─── SUPPLIED DATA

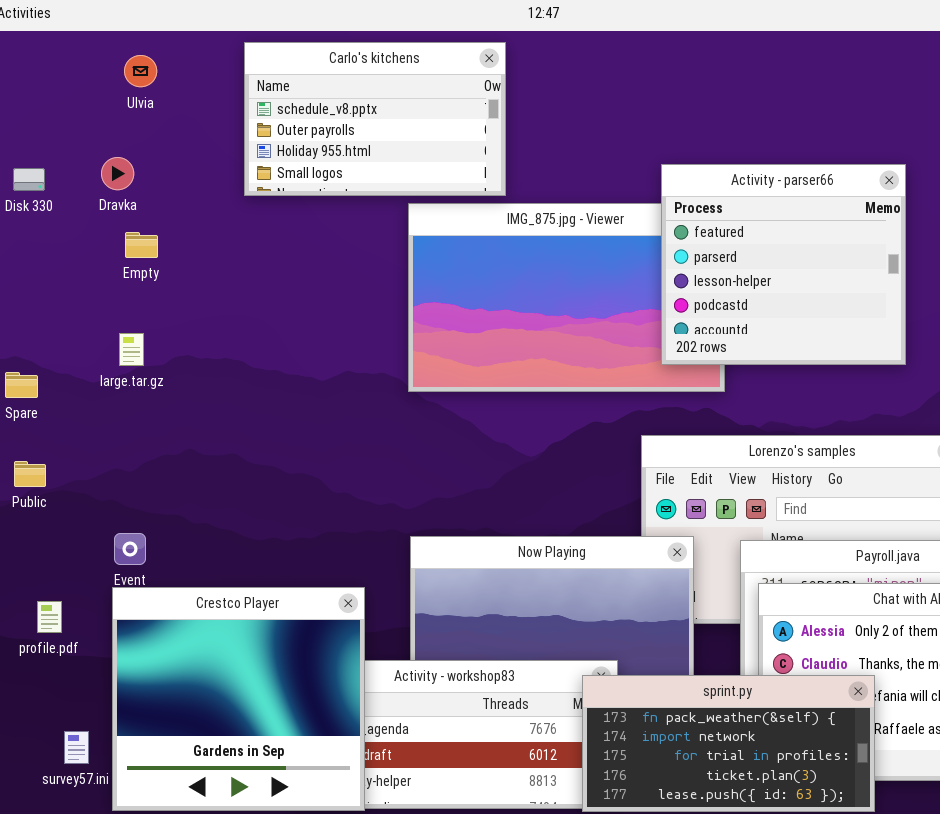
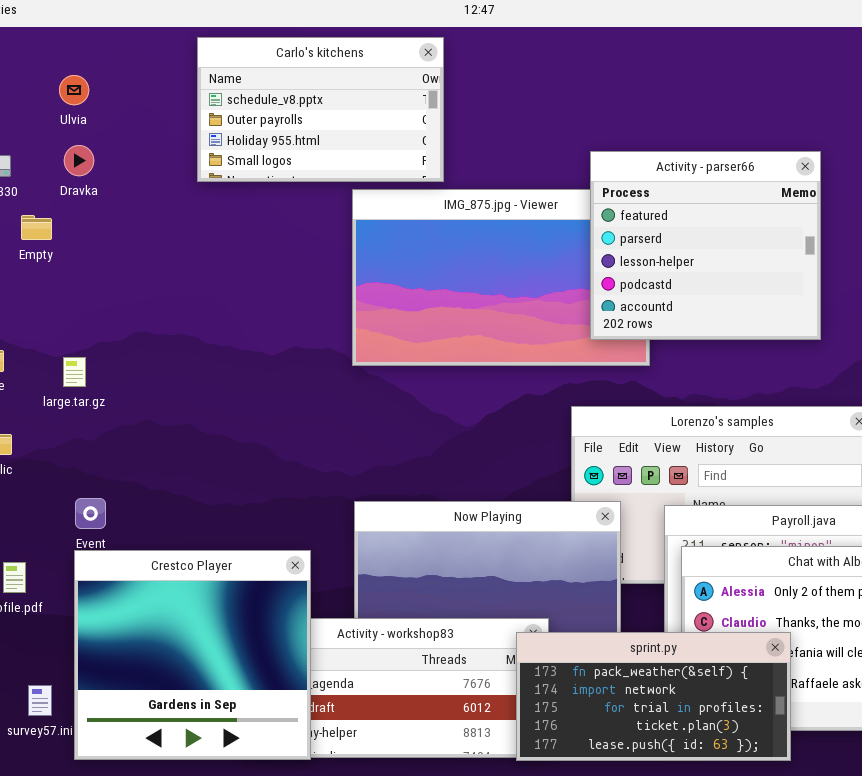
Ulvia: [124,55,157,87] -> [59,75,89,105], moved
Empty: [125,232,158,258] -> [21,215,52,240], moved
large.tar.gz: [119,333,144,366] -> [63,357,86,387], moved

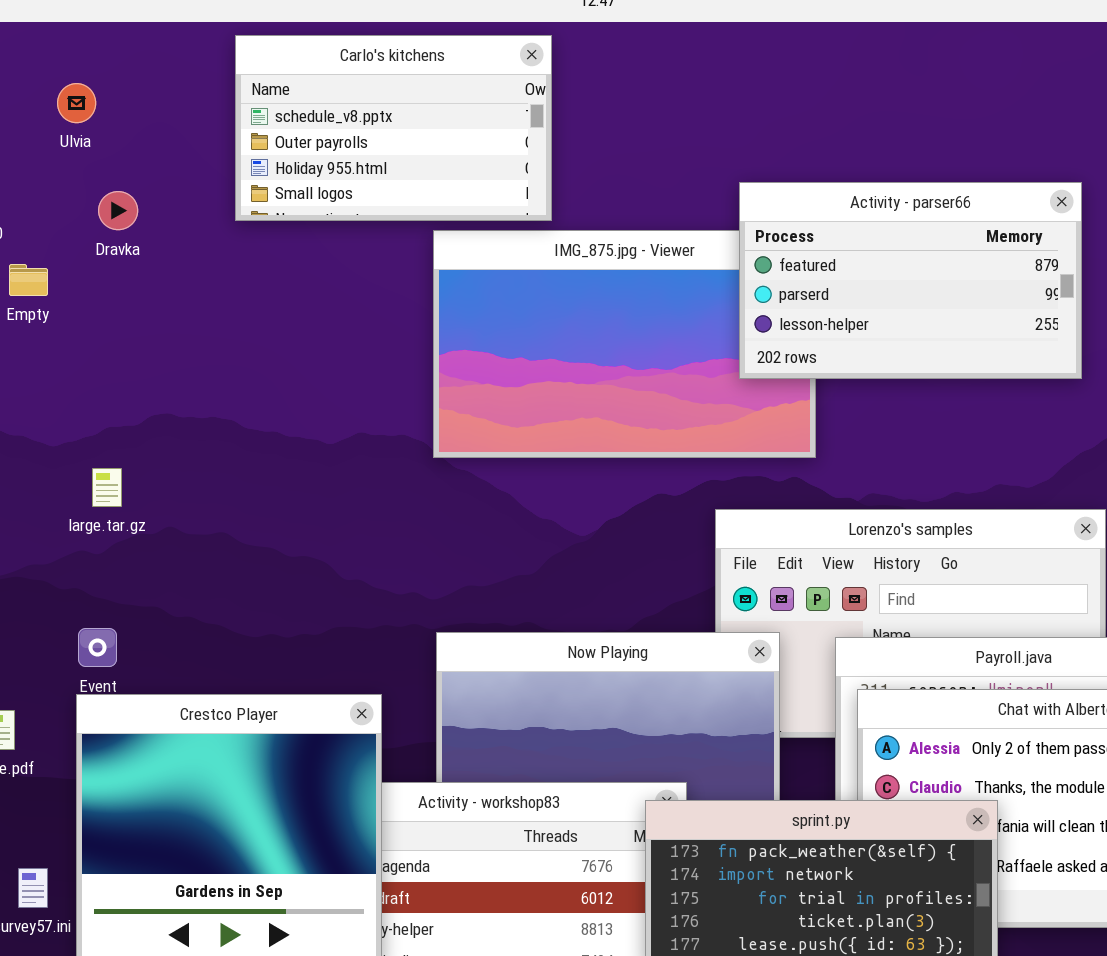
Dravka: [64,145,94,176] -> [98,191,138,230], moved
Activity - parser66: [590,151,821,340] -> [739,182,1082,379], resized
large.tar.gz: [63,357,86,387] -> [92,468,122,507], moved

──────
─── SUPPLIED DATA

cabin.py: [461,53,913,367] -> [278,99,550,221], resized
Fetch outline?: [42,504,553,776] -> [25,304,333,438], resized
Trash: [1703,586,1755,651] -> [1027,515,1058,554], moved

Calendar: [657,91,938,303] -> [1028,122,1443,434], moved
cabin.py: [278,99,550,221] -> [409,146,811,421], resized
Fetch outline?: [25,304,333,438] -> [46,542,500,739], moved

──────
─── SUPPLIED DATA

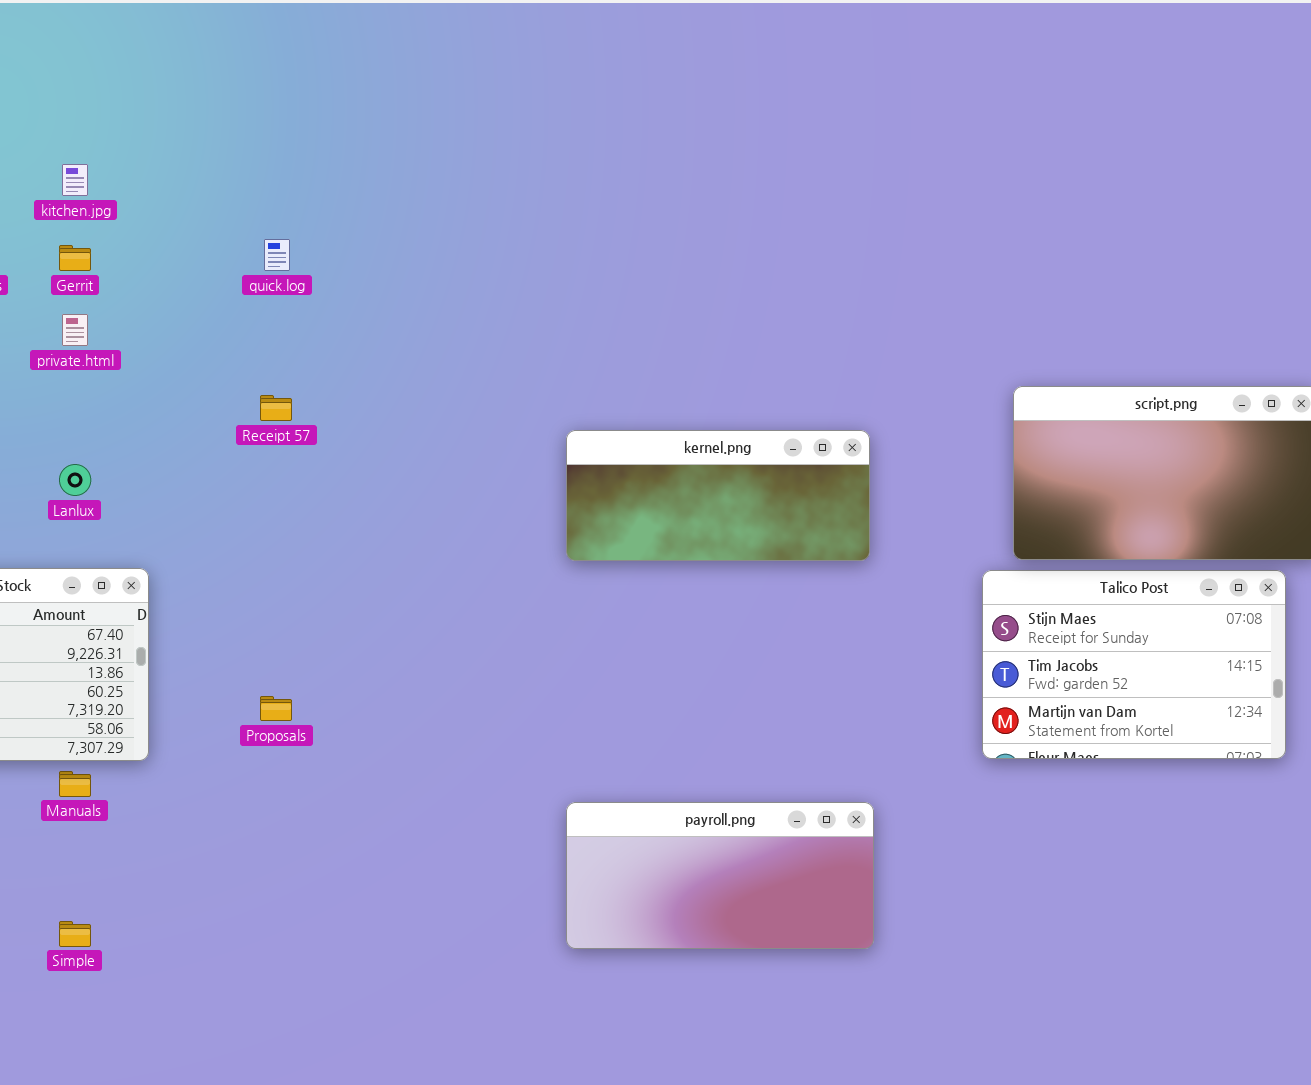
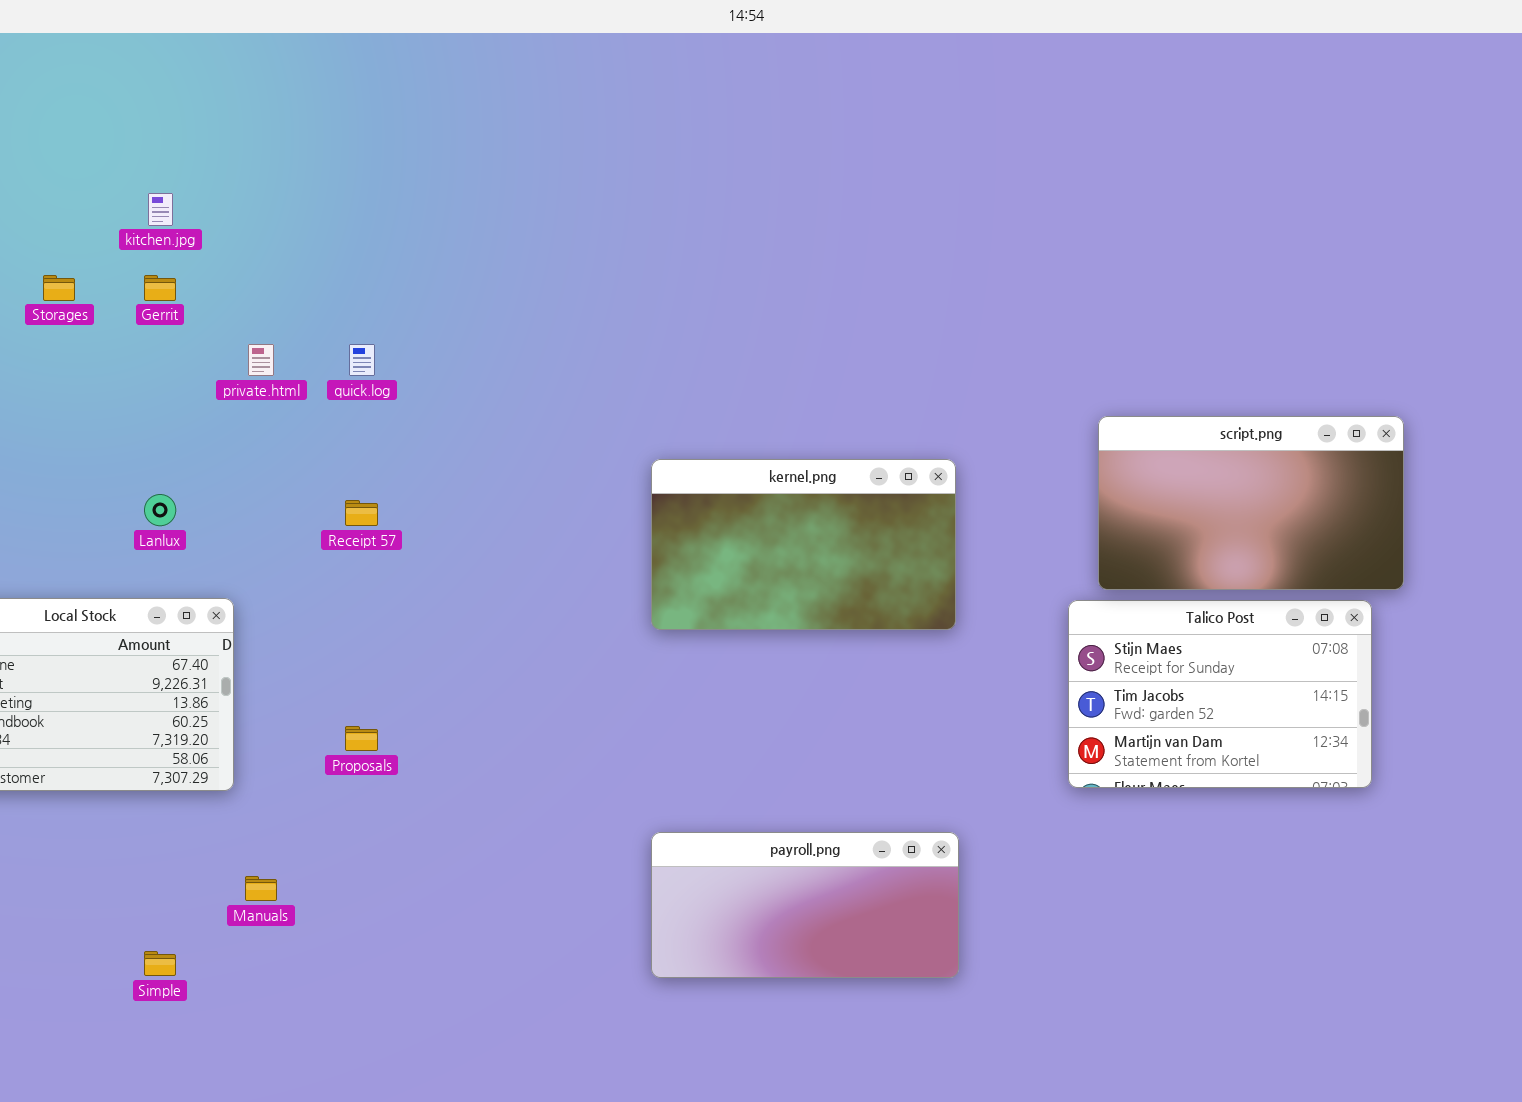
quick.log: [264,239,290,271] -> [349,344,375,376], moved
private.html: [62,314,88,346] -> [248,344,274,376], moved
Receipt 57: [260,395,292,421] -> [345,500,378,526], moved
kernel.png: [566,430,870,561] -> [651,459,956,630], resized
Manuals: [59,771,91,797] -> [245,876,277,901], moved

──────

TO DO:
Retype, exactly and in full, the lines above from the one containing "private.html: [62,314,88,346] ->" through the one containing "Manuals: [59,771,91,797] ->".

TASK ANSWER:
private.html: [62,314,88,346] -> [248,344,274,376], moved
Receipt 57: [260,395,292,421] -> [345,500,378,526], moved
kernel.png: [566,430,870,561] -> [651,459,956,630], resized
Manuals: [59,771,91,797] -> [245,876,277,901], moved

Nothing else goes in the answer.